■ Exercise instructions: Copy every one of the items below word for word, leaving out the pictures.

● ● ● ● ●

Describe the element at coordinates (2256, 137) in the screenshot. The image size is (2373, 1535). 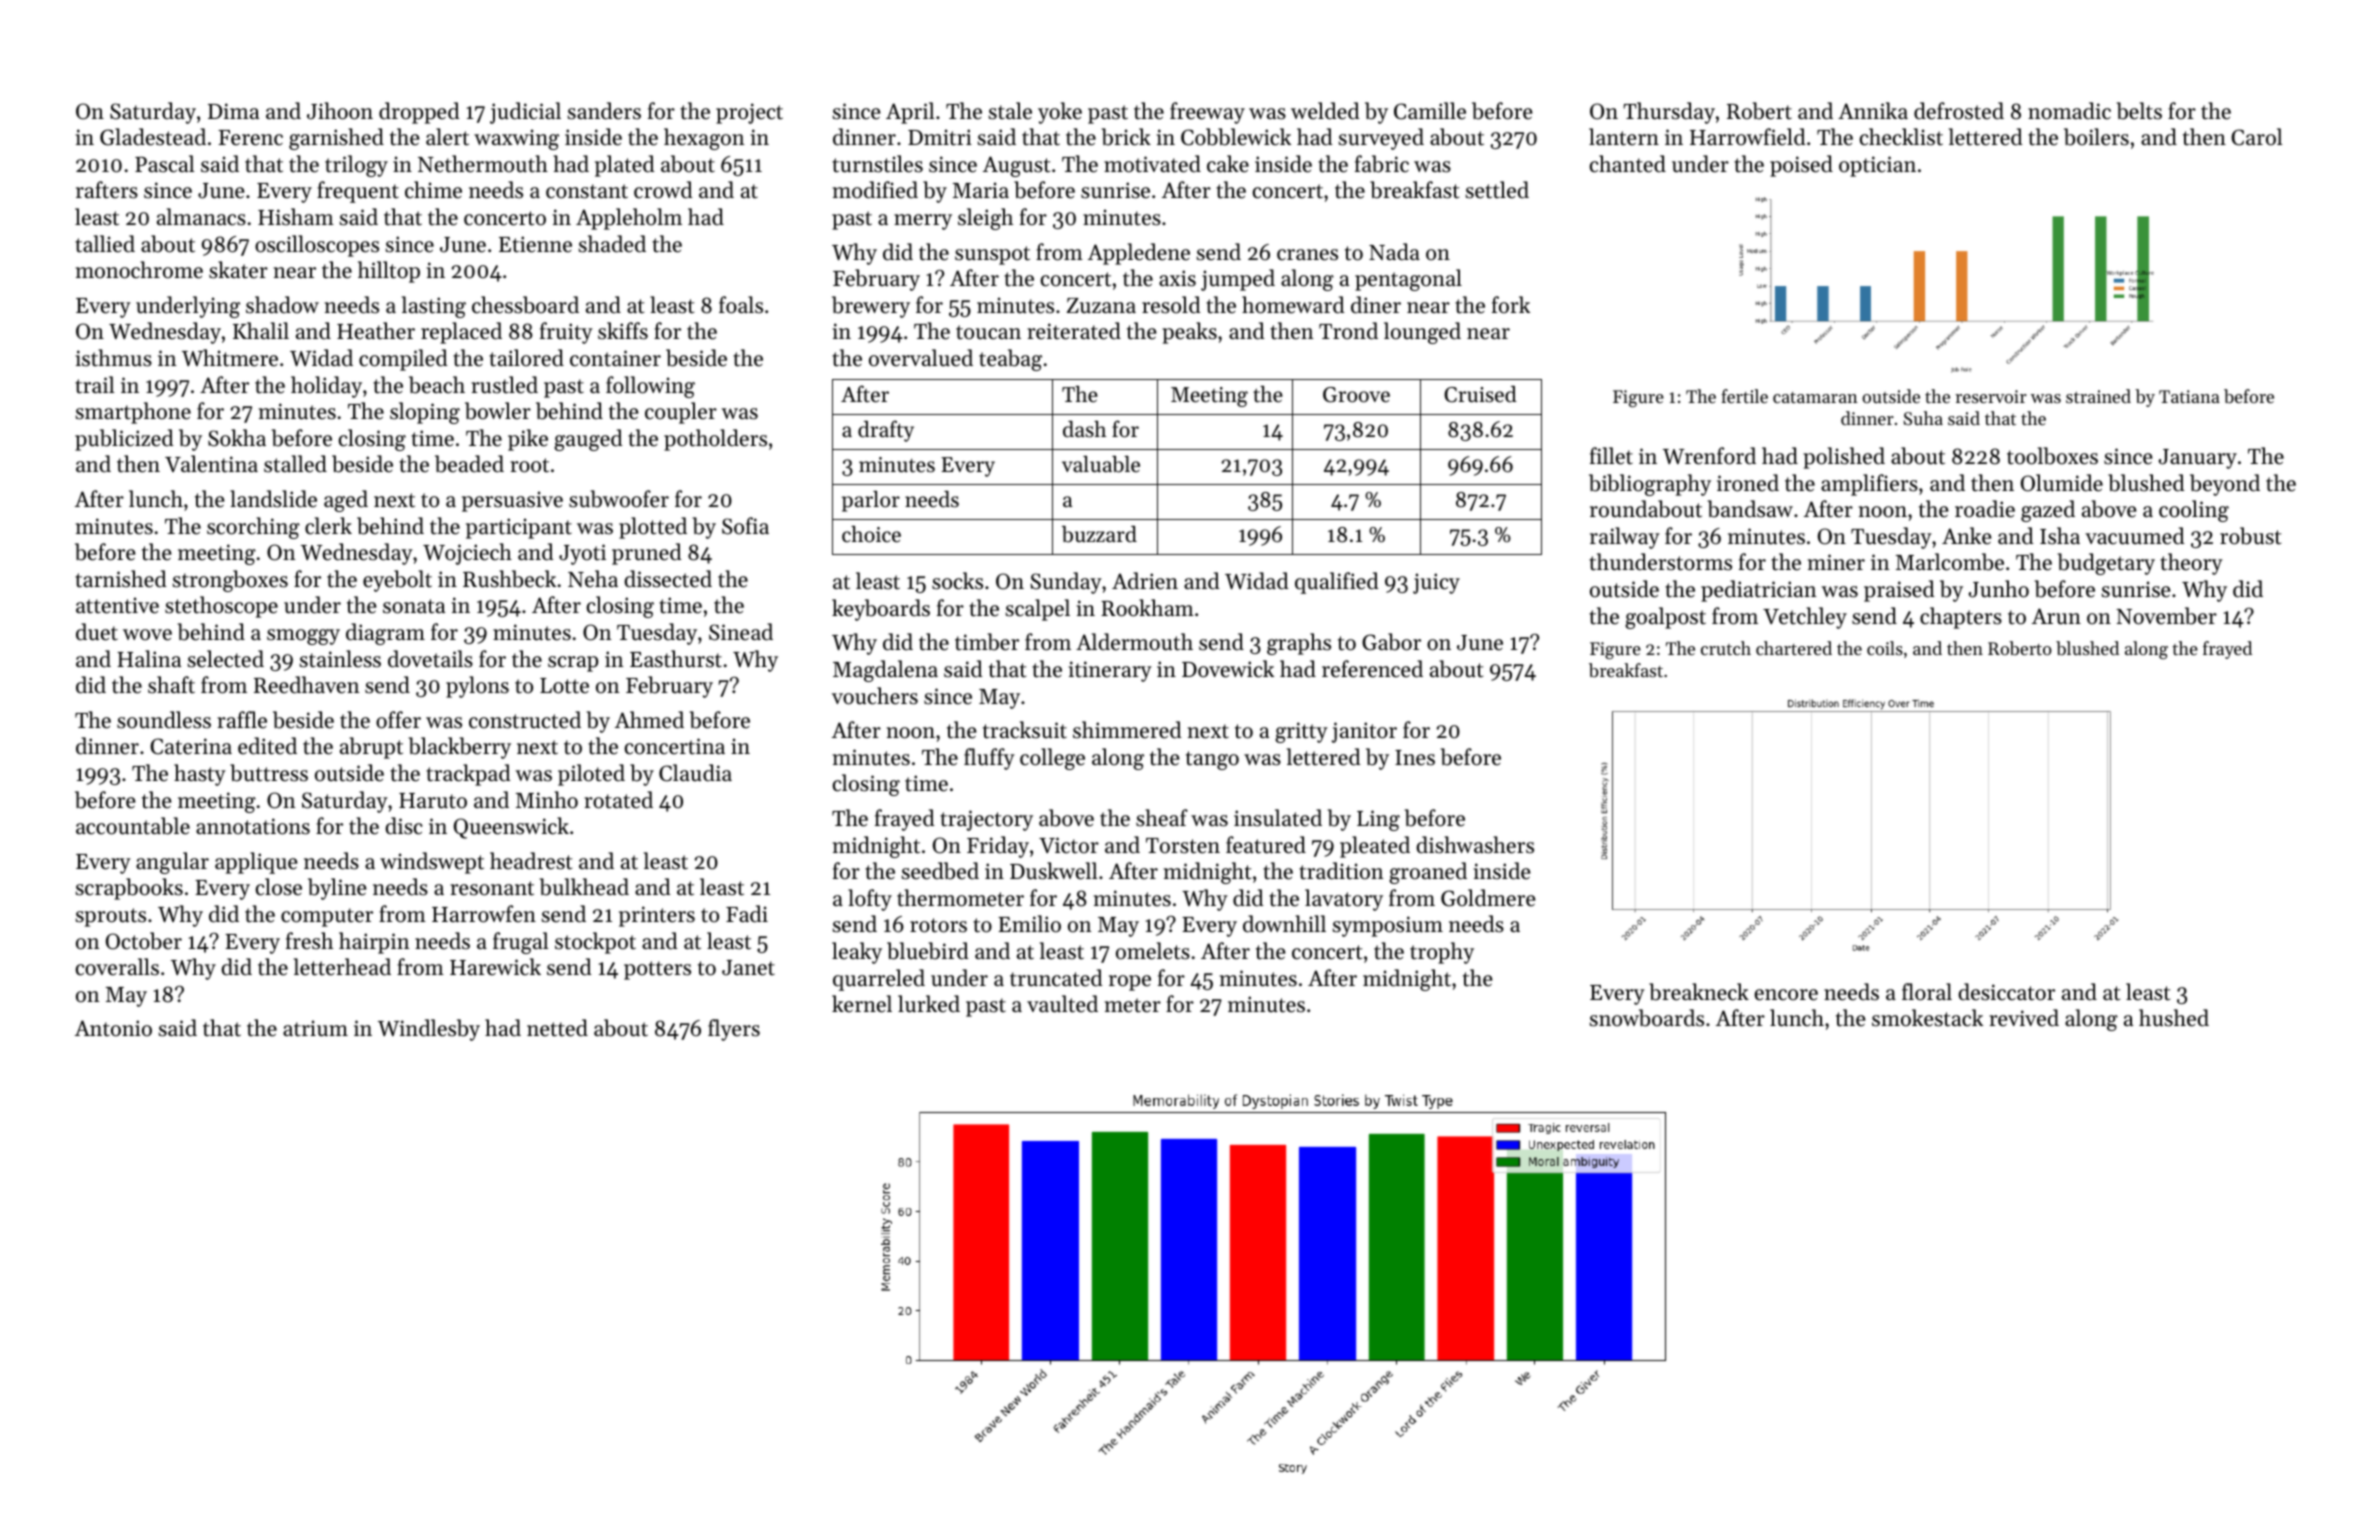
I see `Carol` at that location.
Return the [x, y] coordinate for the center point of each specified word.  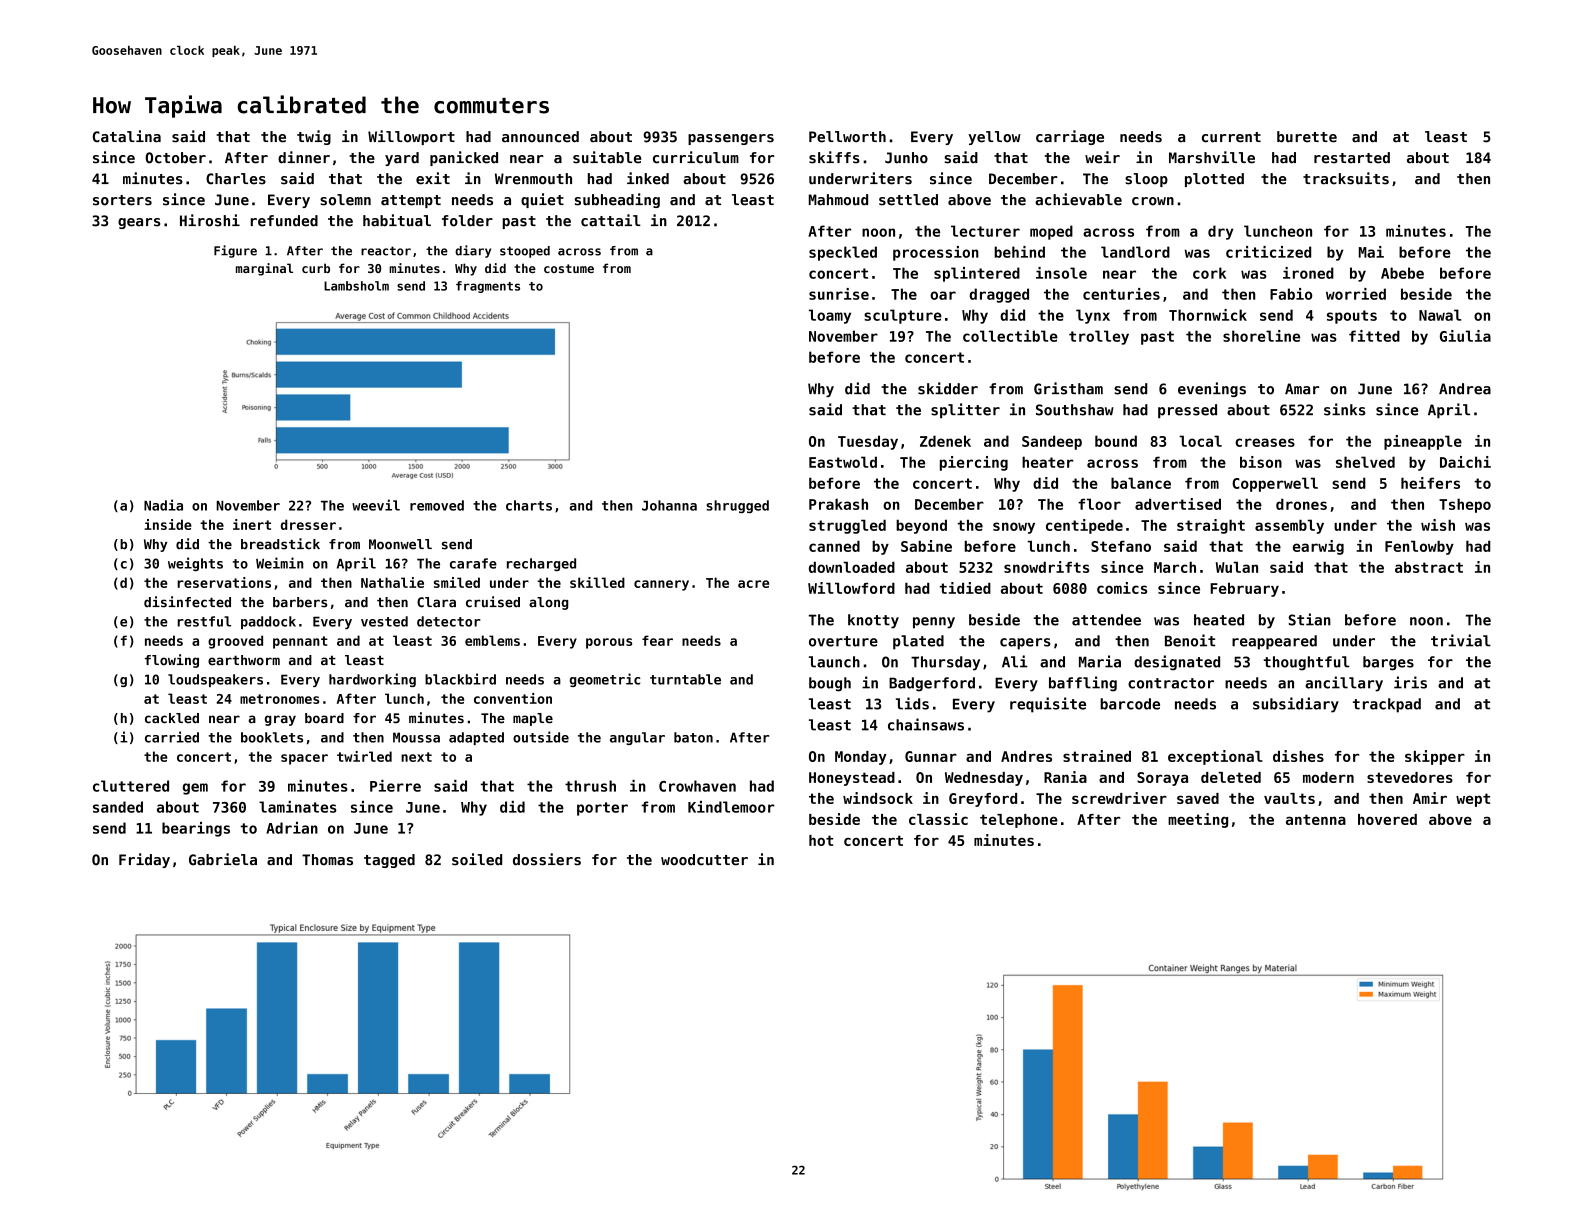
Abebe [1402, 273]
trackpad [1387, 705]
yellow [994, 138]
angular [637, 738]
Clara [436, 602]
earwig [1318, 547]
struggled [847, 526]
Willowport [411, 137]
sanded [118, 807]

● ● ● ● ●

■ Reply to the task:
Describe the element at coordinates (2256, 137) in the screenshot. The image size is (2373, 1535). 
I see `Carol` at that location.
Return the [x, y] coordinate for the center point of each specified word.  
Abebe [1402, 273]
trackpad [1387, 705]
yellow [994, 138]
angular [637, 738]
Clara [436, 602]
earwig [1318, 547]
struggled [847, 526]
Willowport [411, 137]
sanded [118, 807]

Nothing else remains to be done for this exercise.